*Records to use:*
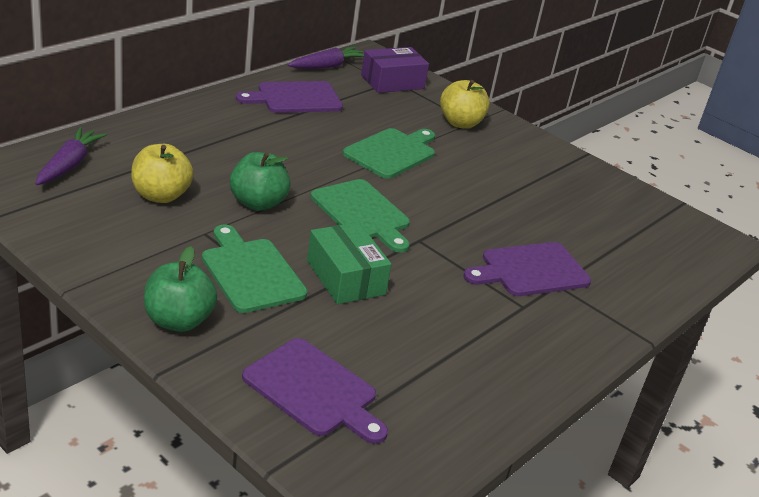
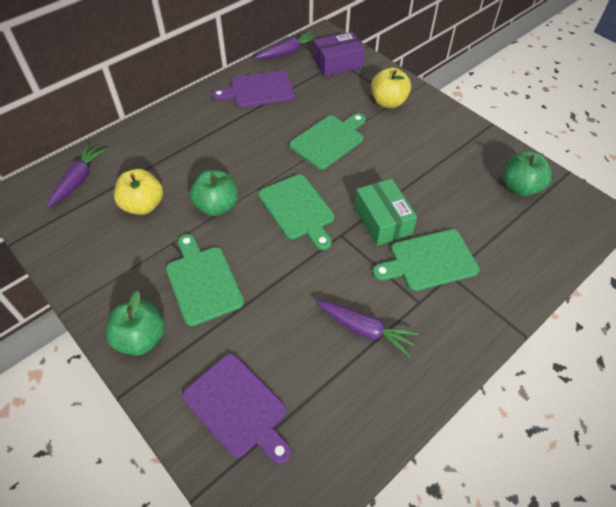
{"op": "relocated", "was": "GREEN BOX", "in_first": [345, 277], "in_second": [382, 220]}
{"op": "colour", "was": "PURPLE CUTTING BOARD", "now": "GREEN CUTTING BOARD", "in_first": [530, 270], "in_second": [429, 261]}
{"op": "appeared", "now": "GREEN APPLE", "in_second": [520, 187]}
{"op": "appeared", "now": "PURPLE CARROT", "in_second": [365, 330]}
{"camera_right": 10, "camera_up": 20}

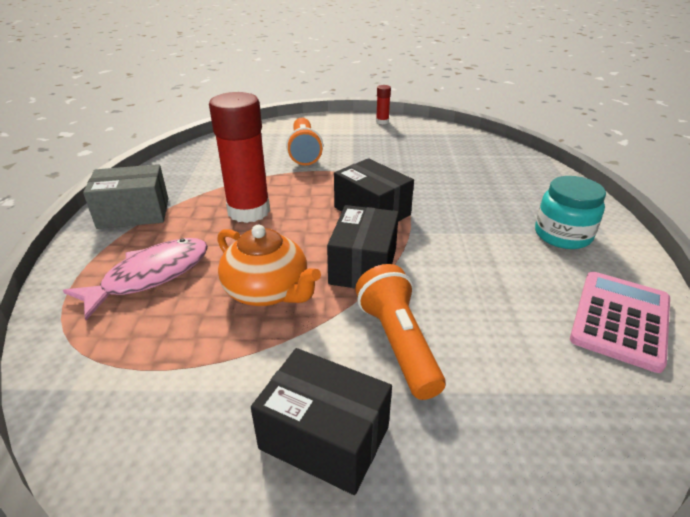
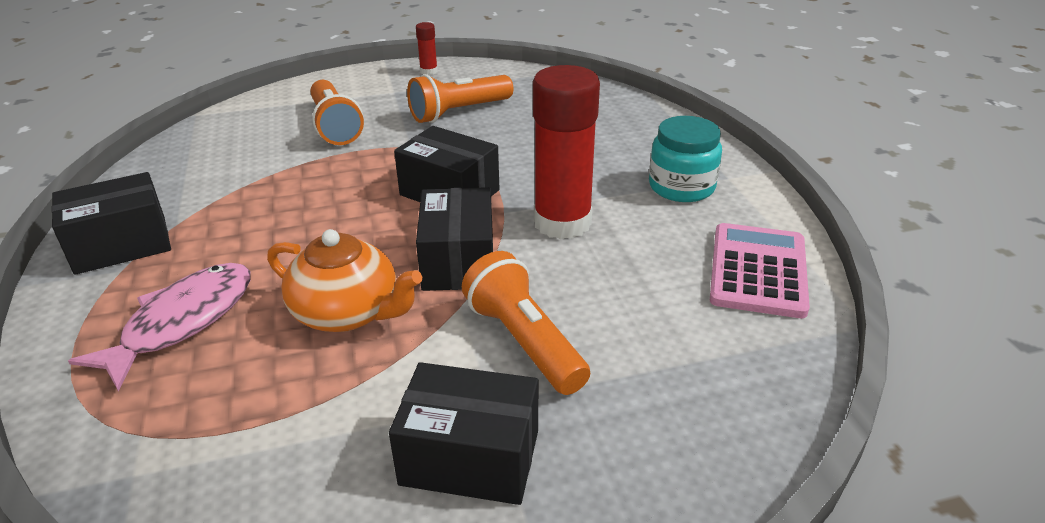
{"op": "relocated", "was": "RED GLUE STICK", "in_first": [249, 211], "in_second": [562, 222]}
{"op": "colour", "was": "GREY BOX", "now": "BLACK BOX", "in_first": [134, 213], "in_second": [121, 245]}
{"op": "appeared", "now": "ORANGE FLASHLIGHT", "in_second": [459, 112]}
{"camera_right": -15, "camera_up": 0}

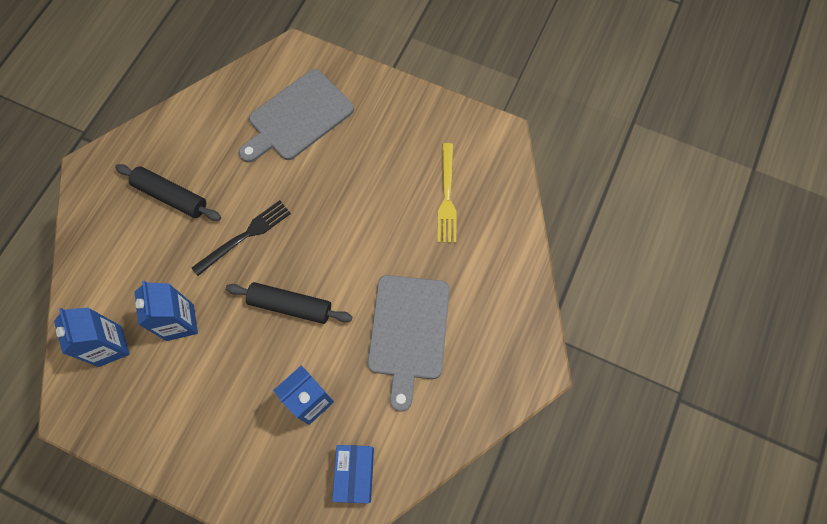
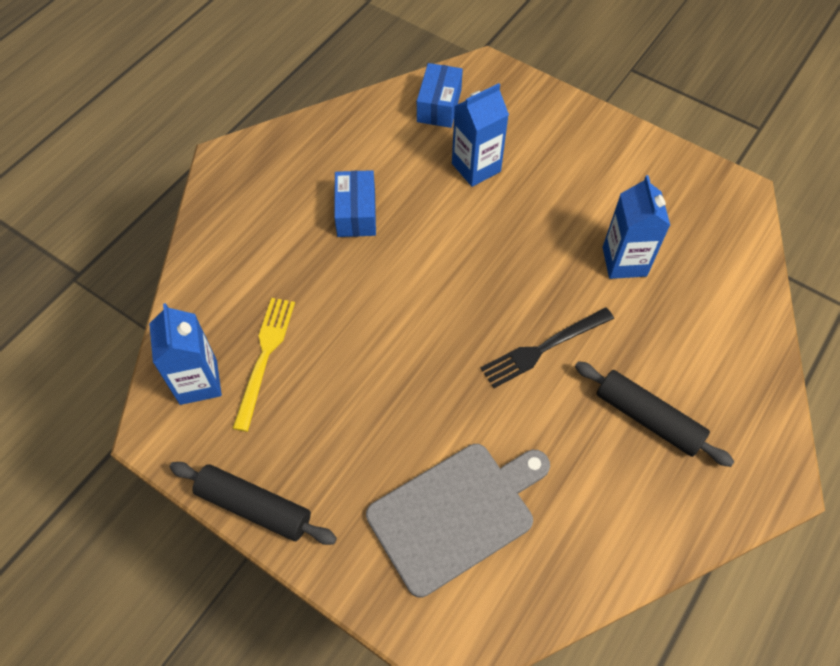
{"op": "exchanged", "was": "GREY CUTTING BOARD", "now": "BLUE BOX", "in_first": [408, 332], "in_second": [356, 213]}
{"op": "relocated", "was": "BLACK ROLLING PIN", "in_first": [290, 306], "in_second": [254, 507]}
{"op": "relocated", "was": "BLUE CARTON", "in_first": [110, 346], "in_second": [198, 382]}
{"camera_right": -170, "camera_up": -10}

*Work to complete:* Read through the material above, and whenever a line contains "PURPLE", copy it.

*Task answer:*
{"op": "colour", "was": "PURPLE CUTTING BOARD", "now": "GREEN CUTTING BOARD", "in_first": [530, 270], "in_second": [429, 261]}
{"op": "appeared", "now": "PURPLE CARROT", "in_second": [365, 330]}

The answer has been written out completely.